- [TASK PROMPT]: Begin with the line in which "Q1: NPN S8050" appears and end with the final line of the entries. Retype each one exactly and add nothing.

══ DATA IN THIS EXERCISE ══

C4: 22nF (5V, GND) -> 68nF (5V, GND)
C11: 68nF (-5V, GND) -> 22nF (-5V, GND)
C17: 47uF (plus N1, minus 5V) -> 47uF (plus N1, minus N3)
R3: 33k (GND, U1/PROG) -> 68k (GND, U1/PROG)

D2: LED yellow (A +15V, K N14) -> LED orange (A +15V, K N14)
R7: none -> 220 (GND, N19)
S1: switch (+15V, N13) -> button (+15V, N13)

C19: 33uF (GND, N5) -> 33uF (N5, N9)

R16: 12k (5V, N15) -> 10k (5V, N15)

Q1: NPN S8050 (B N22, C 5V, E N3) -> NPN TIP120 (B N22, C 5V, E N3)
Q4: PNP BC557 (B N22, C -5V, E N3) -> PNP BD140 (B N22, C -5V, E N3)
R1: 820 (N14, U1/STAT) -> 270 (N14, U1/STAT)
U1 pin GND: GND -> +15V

═══

- [EXPECTED ANSWER]:
Q1: NPN S8050 (B N22, C 5V, E N3) -> NPN TIP120 (B N22, C 5V, E N3)
Q4: PNP BC557 (B N22, C -5V, E N3) -> PNP BD140 (B N22, C -5V, E N3)
R1: 820 (N14, U1/STAT) -> 270 (N14, U1/STAT)
U1 pin GND: GND -> +15V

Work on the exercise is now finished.